__PROBLEM TO SOLVE__. Pull out every line of the items below that contains the string "with", and copy each one in full.

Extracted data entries
•••

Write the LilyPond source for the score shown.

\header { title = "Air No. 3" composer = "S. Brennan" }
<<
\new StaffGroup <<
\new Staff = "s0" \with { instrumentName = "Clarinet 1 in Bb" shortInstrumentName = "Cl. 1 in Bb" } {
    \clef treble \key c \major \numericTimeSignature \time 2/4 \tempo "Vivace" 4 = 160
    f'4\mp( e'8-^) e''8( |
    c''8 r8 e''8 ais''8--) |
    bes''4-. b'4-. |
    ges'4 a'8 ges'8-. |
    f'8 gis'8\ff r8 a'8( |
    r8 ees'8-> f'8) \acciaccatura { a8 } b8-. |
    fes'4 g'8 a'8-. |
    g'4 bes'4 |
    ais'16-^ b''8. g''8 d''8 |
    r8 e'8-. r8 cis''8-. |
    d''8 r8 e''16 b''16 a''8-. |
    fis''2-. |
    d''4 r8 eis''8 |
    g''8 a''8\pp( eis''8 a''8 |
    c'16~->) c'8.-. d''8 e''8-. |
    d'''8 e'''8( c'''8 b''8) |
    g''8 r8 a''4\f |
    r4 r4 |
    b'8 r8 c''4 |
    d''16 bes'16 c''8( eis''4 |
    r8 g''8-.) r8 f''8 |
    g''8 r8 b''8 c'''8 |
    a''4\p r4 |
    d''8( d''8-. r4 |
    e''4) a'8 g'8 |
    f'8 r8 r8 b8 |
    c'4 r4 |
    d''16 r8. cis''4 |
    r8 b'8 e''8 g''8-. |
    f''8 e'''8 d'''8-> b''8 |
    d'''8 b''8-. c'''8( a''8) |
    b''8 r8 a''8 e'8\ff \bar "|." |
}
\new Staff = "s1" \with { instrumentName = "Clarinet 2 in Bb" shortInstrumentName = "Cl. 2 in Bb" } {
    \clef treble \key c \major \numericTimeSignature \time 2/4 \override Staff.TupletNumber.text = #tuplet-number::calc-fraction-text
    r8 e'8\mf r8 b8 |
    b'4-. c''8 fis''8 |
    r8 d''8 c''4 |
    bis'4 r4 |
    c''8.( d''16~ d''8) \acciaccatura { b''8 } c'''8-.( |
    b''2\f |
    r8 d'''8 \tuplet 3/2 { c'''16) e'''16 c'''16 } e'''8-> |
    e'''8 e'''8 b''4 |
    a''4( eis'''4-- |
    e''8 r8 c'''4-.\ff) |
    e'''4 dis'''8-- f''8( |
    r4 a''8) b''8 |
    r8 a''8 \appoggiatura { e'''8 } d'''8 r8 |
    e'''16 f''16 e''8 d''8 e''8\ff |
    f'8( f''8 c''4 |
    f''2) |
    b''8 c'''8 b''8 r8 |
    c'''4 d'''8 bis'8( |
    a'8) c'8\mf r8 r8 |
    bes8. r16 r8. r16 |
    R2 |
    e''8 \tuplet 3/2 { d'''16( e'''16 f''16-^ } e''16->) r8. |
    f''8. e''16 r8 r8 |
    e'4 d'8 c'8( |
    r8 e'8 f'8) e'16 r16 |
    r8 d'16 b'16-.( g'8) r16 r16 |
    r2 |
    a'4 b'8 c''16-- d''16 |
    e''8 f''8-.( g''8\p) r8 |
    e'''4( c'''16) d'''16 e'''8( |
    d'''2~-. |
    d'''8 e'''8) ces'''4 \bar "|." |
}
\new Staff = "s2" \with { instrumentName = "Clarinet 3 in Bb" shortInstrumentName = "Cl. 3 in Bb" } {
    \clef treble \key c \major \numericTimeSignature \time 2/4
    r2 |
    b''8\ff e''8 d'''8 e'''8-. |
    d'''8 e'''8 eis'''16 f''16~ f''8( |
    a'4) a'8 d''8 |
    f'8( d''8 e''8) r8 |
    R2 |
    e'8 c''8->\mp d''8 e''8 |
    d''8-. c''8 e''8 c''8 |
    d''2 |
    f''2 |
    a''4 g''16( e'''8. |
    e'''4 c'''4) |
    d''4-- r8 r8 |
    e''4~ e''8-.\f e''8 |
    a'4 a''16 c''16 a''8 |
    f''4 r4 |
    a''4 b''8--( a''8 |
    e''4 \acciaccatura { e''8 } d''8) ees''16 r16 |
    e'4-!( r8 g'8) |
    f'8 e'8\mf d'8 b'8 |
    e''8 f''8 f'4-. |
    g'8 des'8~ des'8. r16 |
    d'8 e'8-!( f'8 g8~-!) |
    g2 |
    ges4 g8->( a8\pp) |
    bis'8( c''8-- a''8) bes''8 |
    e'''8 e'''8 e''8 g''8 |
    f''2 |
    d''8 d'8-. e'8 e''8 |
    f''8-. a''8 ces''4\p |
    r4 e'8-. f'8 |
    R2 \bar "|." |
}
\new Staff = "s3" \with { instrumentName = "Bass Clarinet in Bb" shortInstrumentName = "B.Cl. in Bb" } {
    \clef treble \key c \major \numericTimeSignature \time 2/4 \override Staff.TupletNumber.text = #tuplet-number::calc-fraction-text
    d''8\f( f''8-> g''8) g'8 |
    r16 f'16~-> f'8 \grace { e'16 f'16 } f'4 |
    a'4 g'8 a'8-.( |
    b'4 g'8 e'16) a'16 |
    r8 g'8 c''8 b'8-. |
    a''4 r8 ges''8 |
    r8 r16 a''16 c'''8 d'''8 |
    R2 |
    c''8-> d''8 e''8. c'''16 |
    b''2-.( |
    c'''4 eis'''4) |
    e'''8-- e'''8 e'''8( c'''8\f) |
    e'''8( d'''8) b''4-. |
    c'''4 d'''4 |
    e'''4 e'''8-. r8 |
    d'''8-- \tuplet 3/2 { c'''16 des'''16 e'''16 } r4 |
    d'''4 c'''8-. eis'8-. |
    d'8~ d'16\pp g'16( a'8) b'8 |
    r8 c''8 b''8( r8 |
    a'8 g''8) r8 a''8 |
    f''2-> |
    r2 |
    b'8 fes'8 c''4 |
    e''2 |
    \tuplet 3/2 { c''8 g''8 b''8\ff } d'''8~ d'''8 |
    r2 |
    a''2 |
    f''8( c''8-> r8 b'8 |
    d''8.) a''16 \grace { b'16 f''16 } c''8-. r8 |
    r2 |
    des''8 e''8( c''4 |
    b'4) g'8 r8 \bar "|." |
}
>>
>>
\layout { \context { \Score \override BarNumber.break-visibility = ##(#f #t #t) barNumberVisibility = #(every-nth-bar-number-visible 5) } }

•••

__EXPECTED OUTPUT__.
\new Staff = "s0" \with { instrumentName = "Clarinet 1 in Bb" shortInstrumentName = "Cl. 1 in Bb" } {
\new Staff = "s1" \with { instrumentName = "Clarinet 2 in Bb" shortInstrumentName = "Cl. 2 in Bb" } {
\new Staff = "s2" \with { instrumentName = "Clarinet 3 in Bb" shortInstrumentName = "Cl. 3 in Bb" } {
\new Staff = "s3" \with { instrumentName = "Bass Clarinet in Bb" shortInstrumentName = "B.Cl. in Bb" } {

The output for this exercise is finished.